• [Required work]: Set down exactly the lines from the one containing "The golden vase" through the end of the records below, both included, and nothing else.

• [Exercise data]:
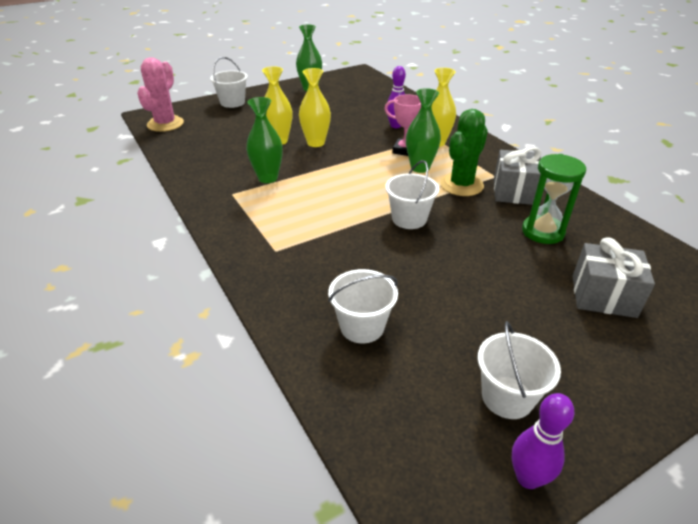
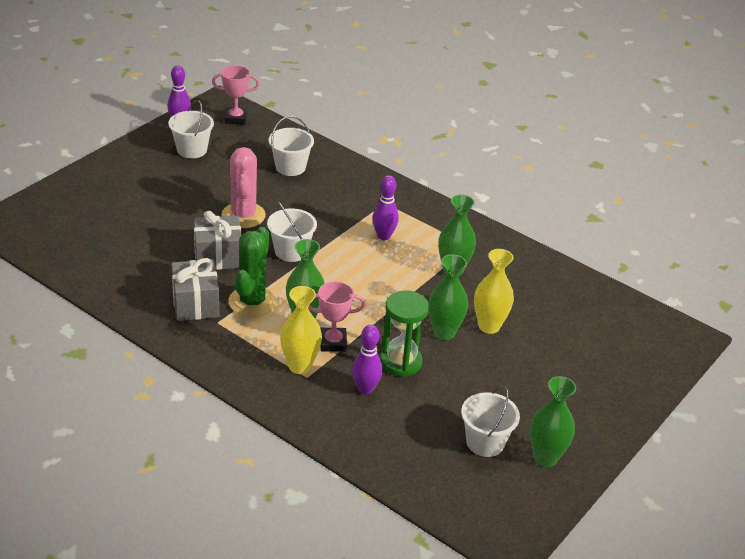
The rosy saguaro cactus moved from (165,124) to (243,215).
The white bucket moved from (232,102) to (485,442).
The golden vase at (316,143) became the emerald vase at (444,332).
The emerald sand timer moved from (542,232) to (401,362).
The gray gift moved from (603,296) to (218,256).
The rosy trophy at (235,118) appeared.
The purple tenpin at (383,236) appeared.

• [Exercise solution]:
The golden vase at (316,143) became the emerald vase at (444,332).
The emerald sand timer moved from (542,232) to (401,362).
The gray gift moved from (603,296) to (218,256).
The rosy trophy at (235,118) appeared.
The purple tenpin at (383,236) appeared.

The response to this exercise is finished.